[Records for the exercise]
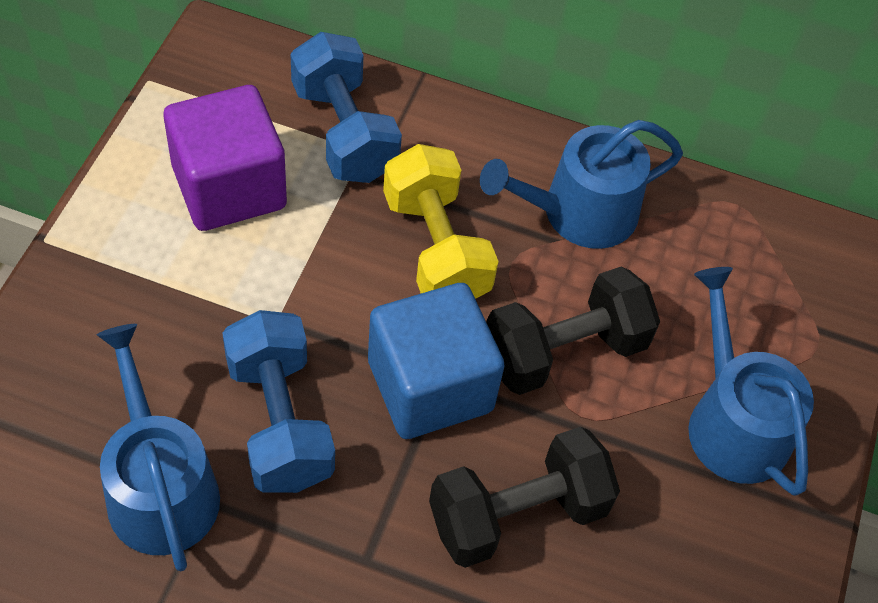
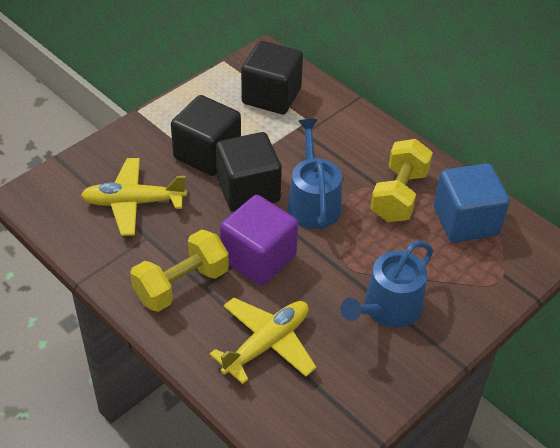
black cube: 0 -> 3
black dumbbell: 2 -> 0
blue dumbbell: 2 -> 0
blue watering can: 3 -> 2
yellow dumbbell: 1 -> 2
yellow plane: 0 -> 2

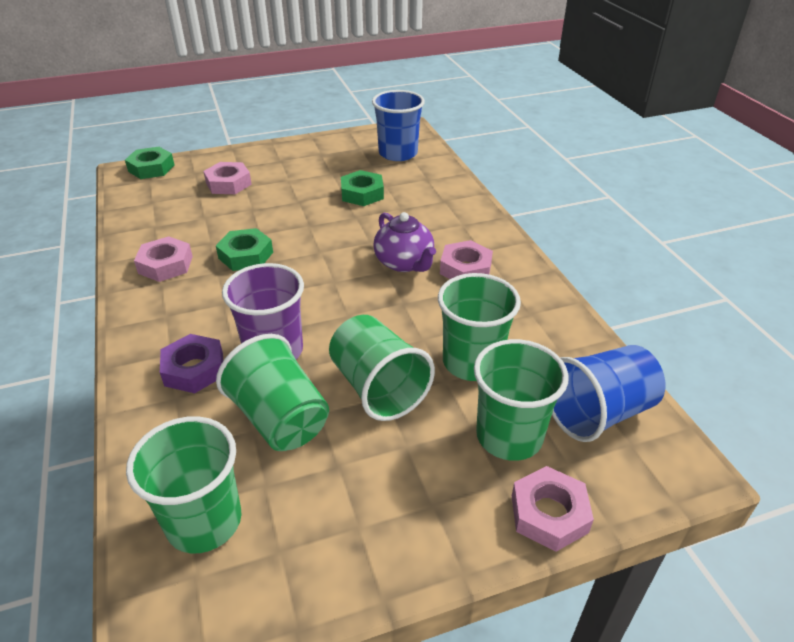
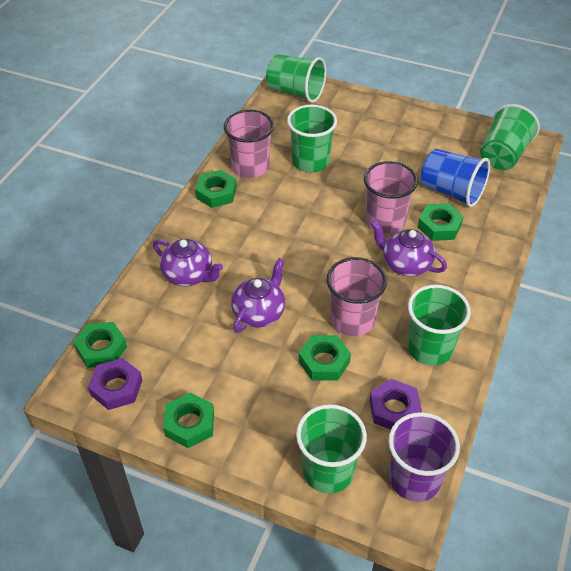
blue cup: 2 -> 1
green nut: 3 -> 5
pink cup: 0 -> 3
pink nut: 4 -> 0
purple nut: 1 -> 2
purple teapot: 1 -> 3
[/Records for the exercise]
### Aim of the exercise:
Pictures stay out; the records above are otherwise reproduced exactly.

### Answer box:
black cube: 0 -> 3
black dumbbell: 2 -> 0
blue dumbbell: 2 -> 0
blue watering can: 3 -> 2
yellow dumbbell: 1 -> 2
yellow plane: 0 -> 2

blue cup: 2 -> 1
green nut: 3 -> 5
pink cup: 0 -> 3
pink nut: 4 -> 0
purple nut: 1 -> 2
purple teapot: 1 -> 3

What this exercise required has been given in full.